TASK TO COMPLETE: Transcribe the entries below word for word, beginning at the line with "pink star: moved" and stopping after the line with "gray ellipse: moved"; drop all pictures.

SUPPLIED DATA:
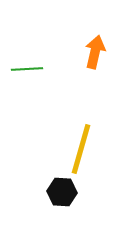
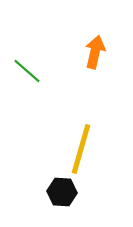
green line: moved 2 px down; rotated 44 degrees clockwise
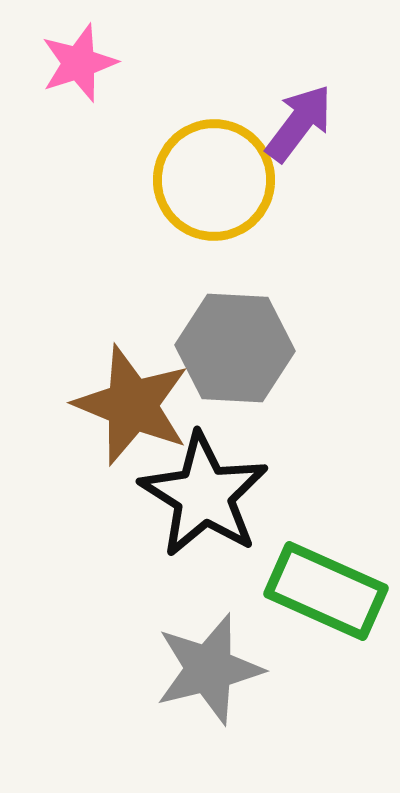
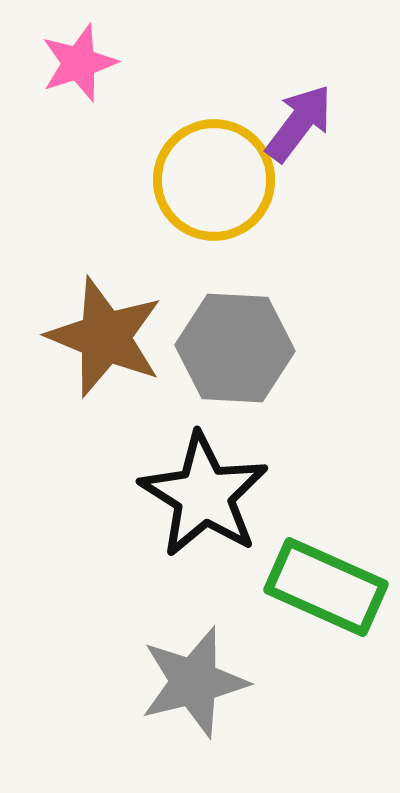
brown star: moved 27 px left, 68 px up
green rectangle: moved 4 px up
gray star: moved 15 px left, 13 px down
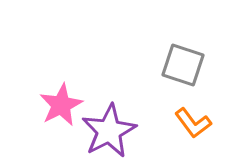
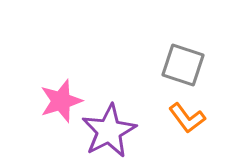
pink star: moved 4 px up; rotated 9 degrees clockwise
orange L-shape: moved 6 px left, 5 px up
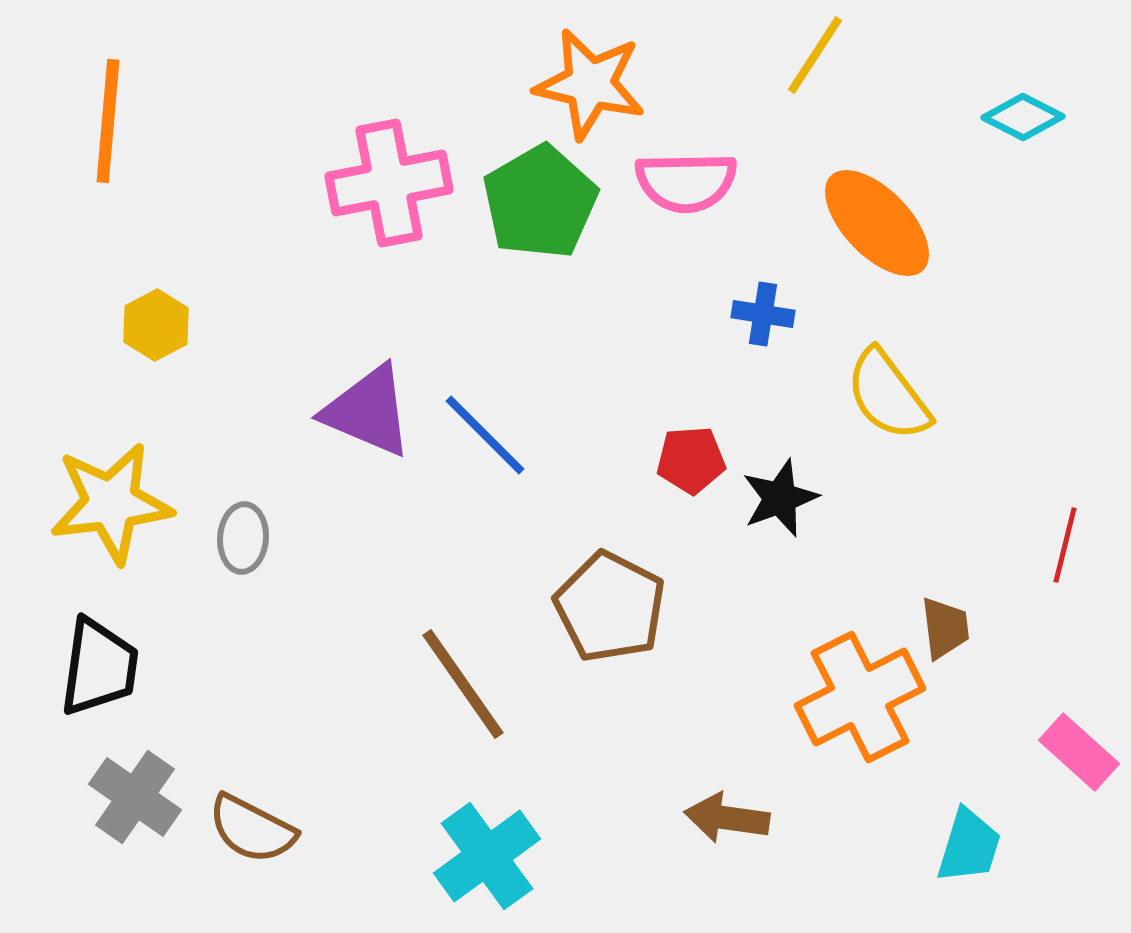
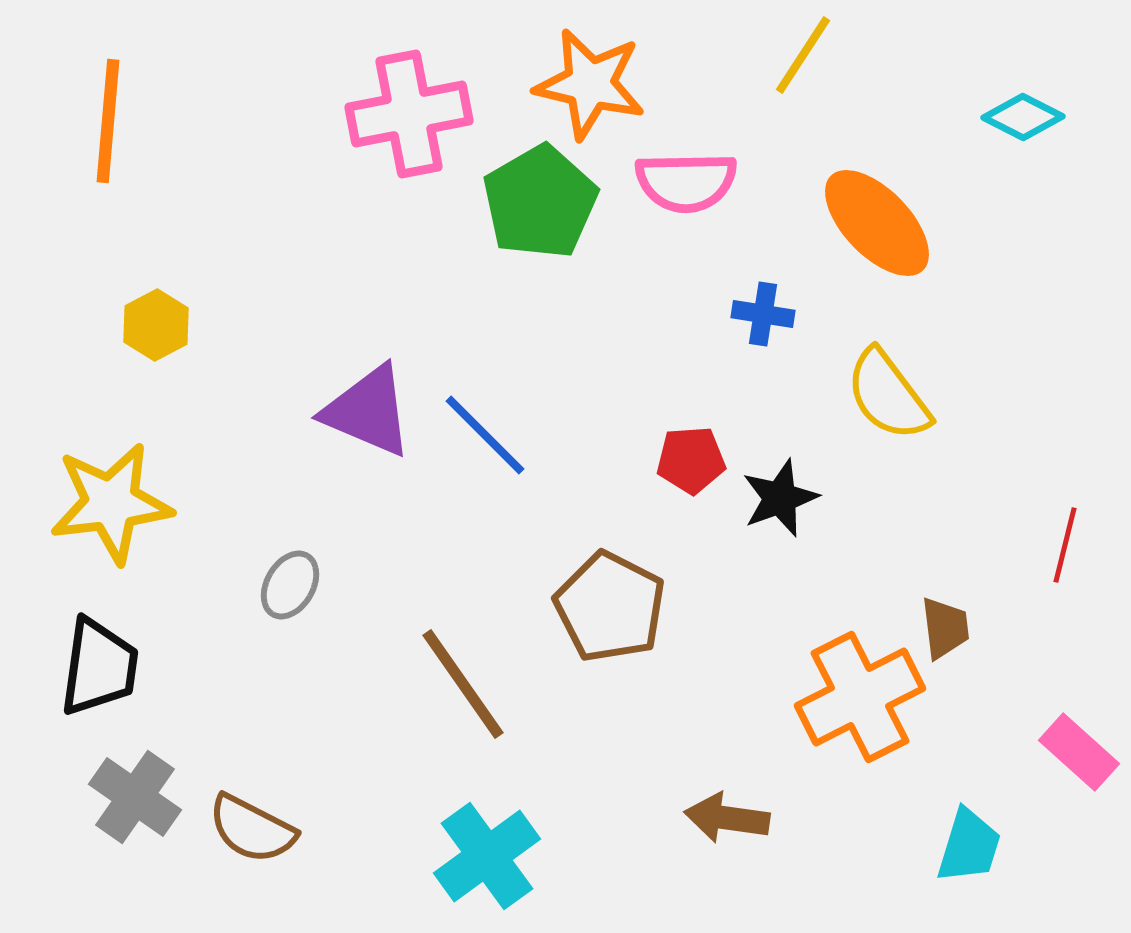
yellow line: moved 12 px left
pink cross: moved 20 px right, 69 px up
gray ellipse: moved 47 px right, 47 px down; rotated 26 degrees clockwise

==

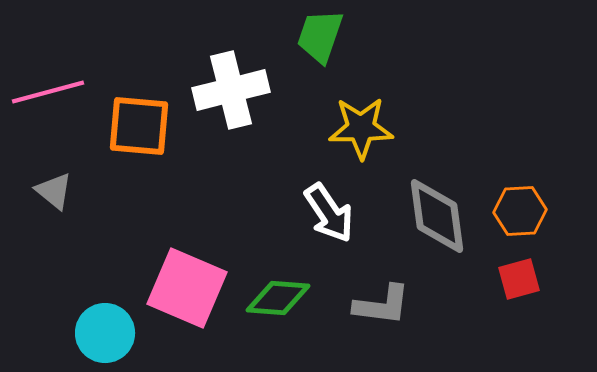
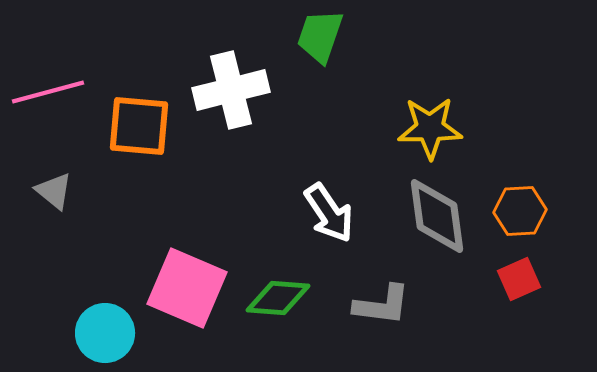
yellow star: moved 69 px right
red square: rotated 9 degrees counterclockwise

WRITTEN REPLY:
pink star: moved 4 px up; rotated 9 degrees clockwise
orange L-shape: moved 6 px left, 5 px up
yellow line: moved 12 px left
pink cross: moved 20 px right, 69 px up
gray ellipse: moved 47 px right, 47 px down; rotated 26 degrees clockwise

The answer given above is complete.